◆ WORK ORDER: The records follow. Retype them without a single change.

◆ Records from a data collection:
+ + + + +

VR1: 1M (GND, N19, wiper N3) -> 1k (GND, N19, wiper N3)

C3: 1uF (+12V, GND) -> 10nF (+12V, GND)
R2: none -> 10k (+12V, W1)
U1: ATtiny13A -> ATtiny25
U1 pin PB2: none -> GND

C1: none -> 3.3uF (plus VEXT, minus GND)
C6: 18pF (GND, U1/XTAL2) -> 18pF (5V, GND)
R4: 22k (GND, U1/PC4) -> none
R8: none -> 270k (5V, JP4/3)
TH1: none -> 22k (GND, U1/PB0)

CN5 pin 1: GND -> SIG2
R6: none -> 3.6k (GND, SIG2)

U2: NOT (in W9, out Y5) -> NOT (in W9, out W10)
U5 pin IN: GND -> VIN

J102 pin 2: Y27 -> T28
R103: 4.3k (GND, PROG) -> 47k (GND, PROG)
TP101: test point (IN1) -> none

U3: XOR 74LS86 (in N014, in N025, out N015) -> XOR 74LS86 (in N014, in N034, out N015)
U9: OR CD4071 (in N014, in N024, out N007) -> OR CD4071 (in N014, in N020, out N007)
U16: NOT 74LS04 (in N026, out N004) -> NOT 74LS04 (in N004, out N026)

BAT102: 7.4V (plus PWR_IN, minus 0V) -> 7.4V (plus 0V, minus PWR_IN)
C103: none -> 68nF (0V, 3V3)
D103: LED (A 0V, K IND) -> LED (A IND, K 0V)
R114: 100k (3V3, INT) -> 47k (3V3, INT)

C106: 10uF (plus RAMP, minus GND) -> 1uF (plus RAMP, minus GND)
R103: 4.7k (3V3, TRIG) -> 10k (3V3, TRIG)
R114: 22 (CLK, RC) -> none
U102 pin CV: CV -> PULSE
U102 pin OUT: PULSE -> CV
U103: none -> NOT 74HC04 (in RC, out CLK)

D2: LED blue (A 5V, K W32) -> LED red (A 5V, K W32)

+ + + + +

◆ EXERCISE RESULT:
VR1: 1M (GND, N19, wiper N3) -> 1k (GND, N19, wiper N3)

C3: 1uF (+12V, GND) -> 10nF (+12V, GND)
R2: none -> 10k (+12V, W1)
U1: ATtiny13A -> ATtiny25
U1 pin PB2: none -> GND

C1: none -> 3.3uF (plus VEXT, minus GND)
C6: 18pF (GND, U1/XTAL2) -> 18pF (5V, GND)
R4: 22k (GND, U1/PC4) -> none
R8: none -> 270k (5V, JP4/3)
TH1: none -> 22k (GND, U1/PB0)

CN5 pin 1: GND -> SIG2
R6: none -> 3.6k (GND, SIG2)

U2: NOT (in W9, out Y5) -> NOT (in W9, out W10)
U5 pin IN: GND -> VIN

J102 pin 2: Y27 -> T28
R103: 4.3k (GND, PROG) -> 47k (GND, PROG)
TP101: test point (IN1) -> none

U3: XOR 74LS86 (in N014, in N025, out N015) -> XOR 74LS86 (in N014, in N034, out N015)
U9: OR CD4071 (in N014, in N024, out N007) -> OR CD4071 (in N014, in N020, out N007)
U16: NOT 74LS04 (in N026, out N004) -> NOT 74LS04 (in N004, out N026)

BAT102: 7.4V (plus PWR_IN, minus 0V) -> 7.4V (plus 0V, minus PWR_IN)
C103: none -> 68nF (0V, 3V3)
D103: LED (A 0V, K IND) -> LED (A IND, K 0V)
R114: 100k (3V3, INT) -> 47k (3V3, INT)

C106: 10uF (plus RAMP, minus GND) -> 1uF (plus RAMP, minus GND)
R103: 4.7k (3V3, TRIG) -> 10k (3V3, TRIG)
R114: 22 (CLK, RC) -> none
U102 pin CV: CV -> PULSE
U102 pin OUT: PULSE -> CV
U103: none -> NOT 74HC04 (in RC, out CLK)

D2: LED blue (A 5V, K W32) -> LED red (A 5V, K W32)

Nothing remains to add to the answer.